[Your goal]: One range is to be output from the listing below, exactly as written: the line with "R203: 75k (GND, W17) -> 11k (GND, W17)" to the line with "R3: 820 (GATE, OSC) -> 15k (GATE, OSC)", both kept.

Supplied information Start Marker

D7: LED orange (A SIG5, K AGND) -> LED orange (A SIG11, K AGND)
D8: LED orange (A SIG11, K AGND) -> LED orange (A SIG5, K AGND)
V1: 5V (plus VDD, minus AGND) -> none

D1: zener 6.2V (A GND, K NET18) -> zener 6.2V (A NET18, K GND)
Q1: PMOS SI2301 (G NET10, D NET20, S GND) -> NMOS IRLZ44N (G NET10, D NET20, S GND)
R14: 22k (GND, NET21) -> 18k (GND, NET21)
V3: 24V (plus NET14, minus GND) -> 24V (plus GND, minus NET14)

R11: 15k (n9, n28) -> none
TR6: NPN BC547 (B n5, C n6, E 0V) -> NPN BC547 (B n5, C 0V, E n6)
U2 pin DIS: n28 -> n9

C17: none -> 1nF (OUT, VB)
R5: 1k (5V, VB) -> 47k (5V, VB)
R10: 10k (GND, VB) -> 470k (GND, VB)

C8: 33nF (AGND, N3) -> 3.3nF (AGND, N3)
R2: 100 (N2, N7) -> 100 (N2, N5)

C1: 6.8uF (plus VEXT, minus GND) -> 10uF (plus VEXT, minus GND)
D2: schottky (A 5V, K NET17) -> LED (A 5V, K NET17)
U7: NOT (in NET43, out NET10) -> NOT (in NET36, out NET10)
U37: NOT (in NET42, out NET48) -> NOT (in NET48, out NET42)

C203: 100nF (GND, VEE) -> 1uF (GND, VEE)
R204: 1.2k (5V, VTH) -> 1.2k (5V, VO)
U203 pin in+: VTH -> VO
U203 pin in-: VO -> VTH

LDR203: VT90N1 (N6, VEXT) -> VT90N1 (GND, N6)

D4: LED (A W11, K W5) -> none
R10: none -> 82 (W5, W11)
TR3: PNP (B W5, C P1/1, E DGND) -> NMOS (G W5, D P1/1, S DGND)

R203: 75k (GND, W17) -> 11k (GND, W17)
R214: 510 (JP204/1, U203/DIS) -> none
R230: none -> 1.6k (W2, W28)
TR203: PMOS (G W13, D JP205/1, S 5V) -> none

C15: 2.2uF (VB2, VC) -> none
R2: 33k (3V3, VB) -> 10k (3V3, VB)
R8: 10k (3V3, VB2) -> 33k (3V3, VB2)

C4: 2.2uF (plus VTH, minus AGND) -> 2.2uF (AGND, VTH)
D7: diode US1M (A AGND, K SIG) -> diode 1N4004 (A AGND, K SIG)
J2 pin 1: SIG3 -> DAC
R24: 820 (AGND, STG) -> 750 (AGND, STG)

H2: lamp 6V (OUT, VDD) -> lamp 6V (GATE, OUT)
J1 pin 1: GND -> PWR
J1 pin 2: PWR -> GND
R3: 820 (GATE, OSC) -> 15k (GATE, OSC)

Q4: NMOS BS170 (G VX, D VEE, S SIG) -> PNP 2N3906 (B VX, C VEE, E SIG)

Supplied information End Marker

[Answer section]:
R203: 75k (GND, W17) -> 11k (GND, W17)
R214: 510 (JP204/1, U203/DIS) -> none
R230: none -> 1.6k (W2, W28)
TR203: PMOS (G W13, D JP205/1, S 5V) -> none

C15: 2.2uF (VB2, VC) -> none
R2: 33k (3V3, VB) -> 10k (3V3, VB)
R8: 10k (3V3, VB2) -> 33k (3V3, VB2)

C4: 2.2uF (plus VTH, minus AGND) -> 2.2uF (AGND, VTH)
D7: diode US1M (A AGND, K SIG) -> diode 1N4004 (A AGND, K SIG)
J2 pin 1: SIG3 -> DAC
R24: 820 (AGND, STG) -> 750 (AGND, STG)

H2: lamp 6V (OUT, VDD) -> lamp 6V (GATE, OUT)
J1 pin 1: GND -> PWR
J1 pin 2: PWR -> GND
R3: 820 (GATE, OSC) -> 15k (GATE, OSC)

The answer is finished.